PROBLEM TO WORK ON: Wherever the string "semicircle" appears in a line of the listing below, report that line.

DATA UNDER STUDY:
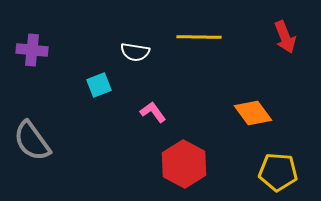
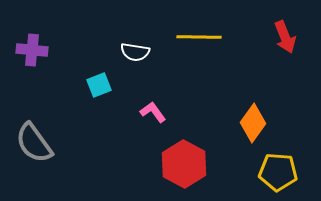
orange diamond: moved 10 px down; rotated 72 degrees clockwise
gray semicircle: moved 2 px right, 2 px down
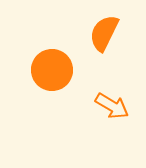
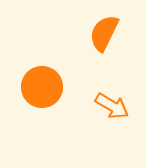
orange circle: moved 10 px left, 17 px down
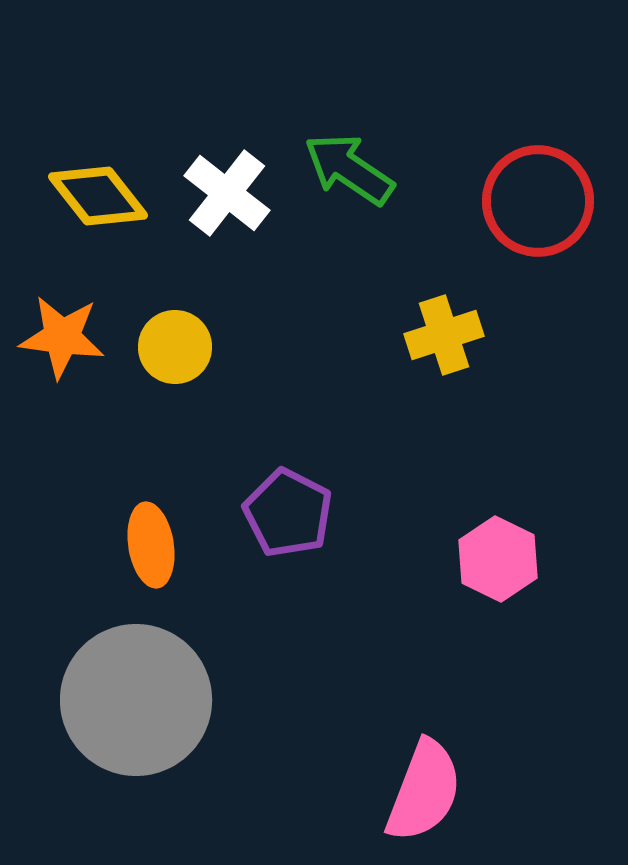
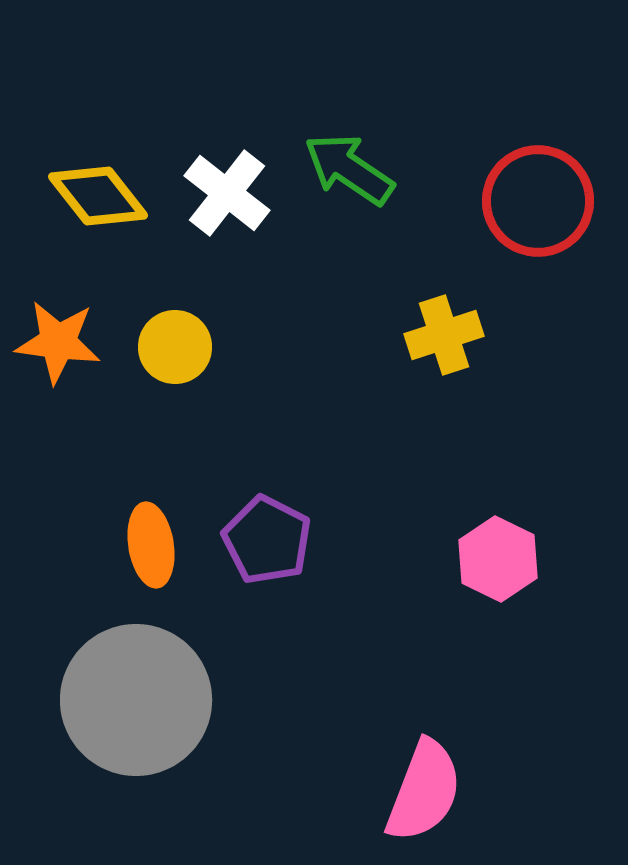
orange star: moved 4 px left, 5 px down
purple pentagon: moved 21 px left, 27 px down
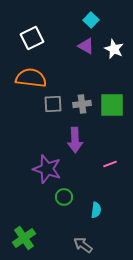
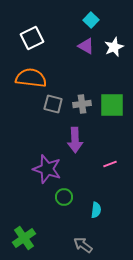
white star: moved 2 px up; rotated 24 degrees clockwise
gray square: rotated 18 degrees clockwise
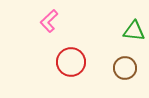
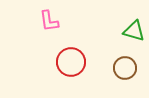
pink L-shape: rotated 55 degrees counterclockwise
green triangle: rotated 10 degrees clockwise
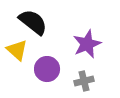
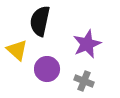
black semicircle: moved 7 px right, 1 px up; rotated 116 degrees counterclockwise
gray cross: rotated 36 degrees clockwise
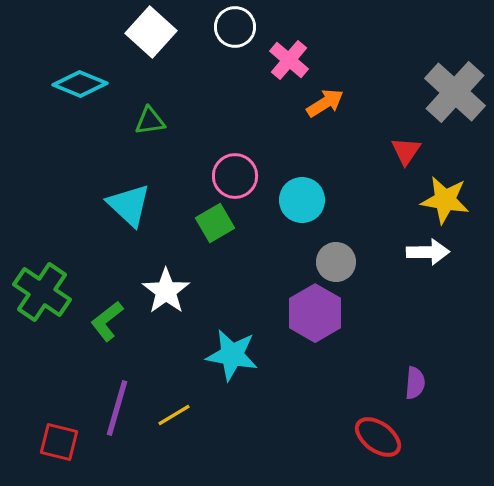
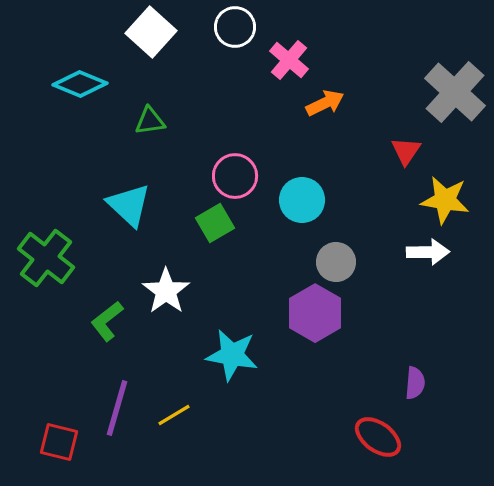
orange arrow: rotated 6 degrees clockwise
green cross: moved 4 px right, 34 px up; rotated 4 degrees clockwise
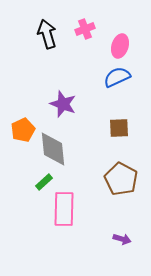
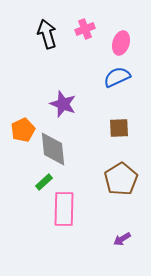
pink ellipse: moved 1 px right, 3 px up
brown pentagon: rotated 12 degrees clockwise
purple arrow: rotated 132 degrees clockwise
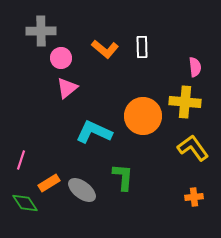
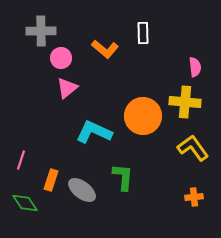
white rectangle: moved 1 px right, 14 px up
orange rectangle: moved 2 px right, 3 px up; rotated 40 degrees counterclockwise
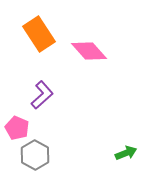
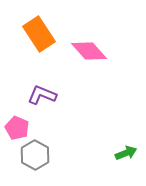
purple L-shape: rotated 116 degrees counterclockwise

PROBLEM SOLUTION:
gray semicircle: moved 2 px right, 2 px down
black semicircle: moved 7 px right, 1 px up; rotated 116 degrees counterclockwise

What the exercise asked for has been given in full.